Repeat only the lines below that run from the line with "car in purple" to the line with "- → headphones", ends included; skip every picture.

Start of Entries supplied

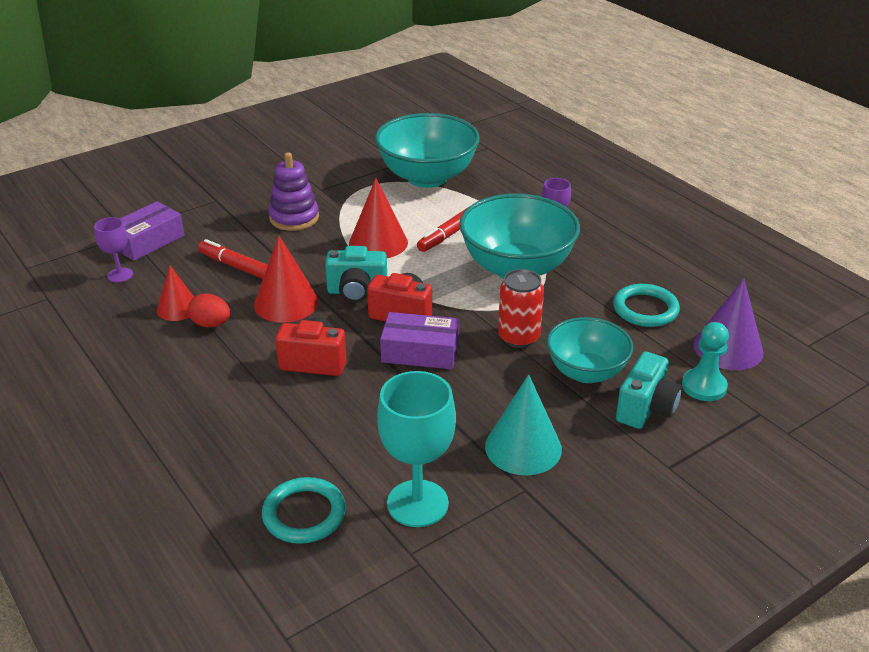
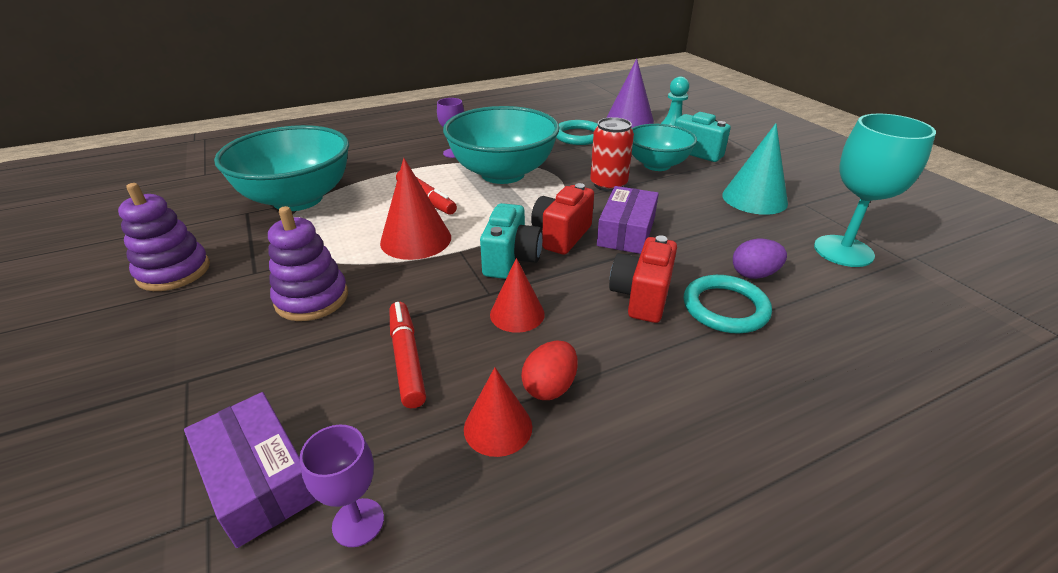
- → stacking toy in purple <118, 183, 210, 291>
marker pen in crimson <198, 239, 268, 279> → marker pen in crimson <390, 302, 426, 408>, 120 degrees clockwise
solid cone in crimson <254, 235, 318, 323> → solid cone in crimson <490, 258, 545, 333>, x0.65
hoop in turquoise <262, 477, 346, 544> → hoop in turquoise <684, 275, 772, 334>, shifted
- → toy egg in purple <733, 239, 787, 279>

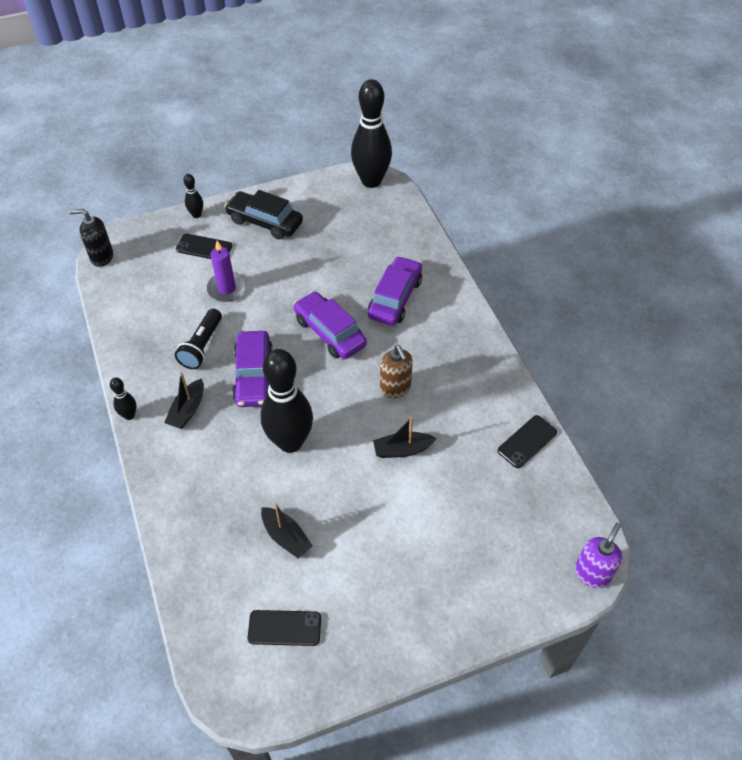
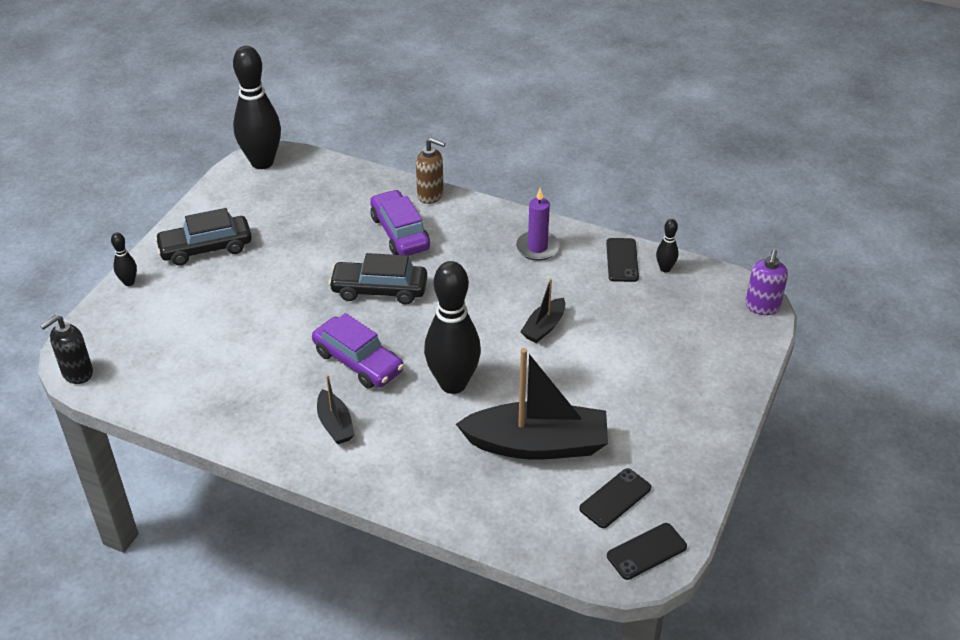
car in purple <293, 291, 367, 359> → car in ebony <329, 253, 427, 305>
pump bottle in dark brown <380, 345, 413, 398> → pump bottle in dark brown <416, 138, 445, 204>, shifted
boat in ebony <261, 503, 313, 558> → boat in ebony <456, 348, 608, 460>, x2.07
pillar candle in purple <207, 241, 246, 302> → pillar candle in purple <516, 188, 560, 261>, shifted
mobile phone in ebony <176, 234, 232, 259> → mobile phone in ebony <607, 523, 687, 580>, shifted
tenpin in ebony <110, 377, 137, 420> → tenpin in ebony <656, 219, 678, 272>, shifted
pump bottle in purple <575, 523, 623, 588> → pump bottle in purple <745, 250, 788, 315>, 150 degrees counterclockwise
torch in ebony <175, 309, 222, 369> → -

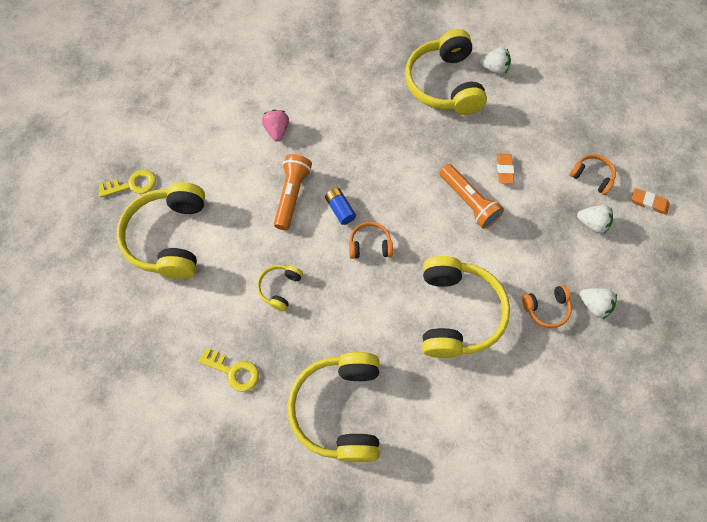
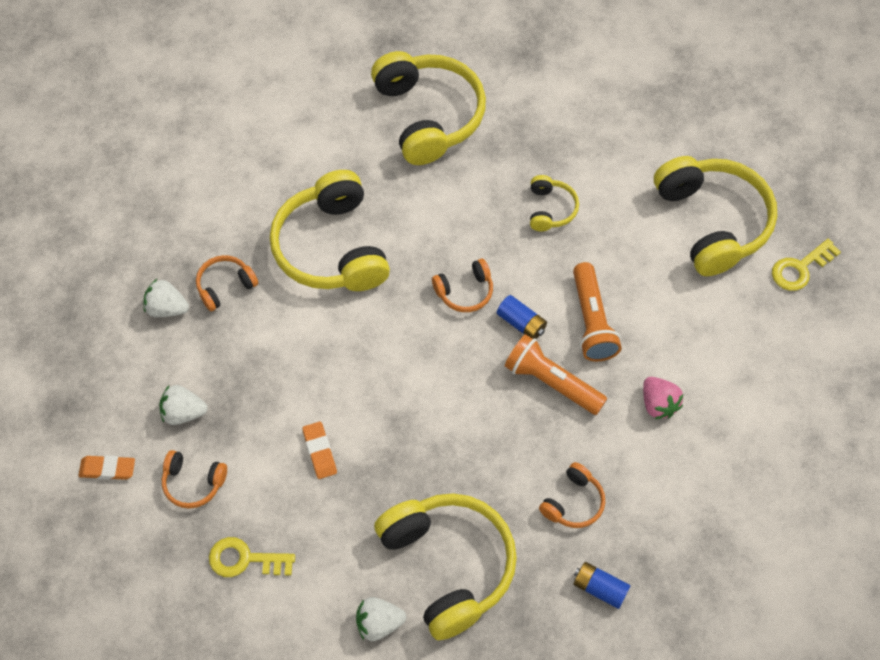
latchkey in yellow <198, 348, 259, 392> → latchkey in yellow <209, 537, 295, 577>, shifted
torch in orange-coloured <440, 164, 504, 229> → torch in orange-coloured <505, 334, 607, 415>, shifted
- → headphones in orange-coloured <539, 462, 605, 528>
- → battery in blue <573, 562, 630, 609>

End of Entries supplied

> Exercise output:
car in purple <293, 291, 367, 359> → car in ebony <329, 253, 427, 305>
pump bottle in dark brown <380, 345, 413, 398> → pump bottle in dark brown <416, 138, 445, 204>, shifted
boat in ebony <261, 503, 313, 558> → boat in ebony <456, 348, 608, 460>, x2.07
pillar candle in purple <207, 241, 246, 302> → pillar candle in purple <516, 188, 560, 261>, shifted
mobile phone in ebony <176, 234, 232, 259> → mobile phone in ebony <607, 523, 687, 580>, shifted
tenpin in ebony <110, 377, 137, 420> → tenpin in ebony <656, 219, 678, 272>, shifted
pump bottle in purple <575, 523, 623, 588> → pump bottle in purple <745, 250, 788, 315>, 150 degrees counterclockwise
torch in ebony <175, 309, 222, 369> → -

latchkey in yellow <198, 348, 259, 392> → latchkey in yellow <209, 537, 295, 577>, shifted
torch in orange-coloured <440, 164, 504, 229> → torch in orange-coloured <505, 334, 607, 415>, shifted
- → headphones in orange-coloured <539, 462, 605, 528>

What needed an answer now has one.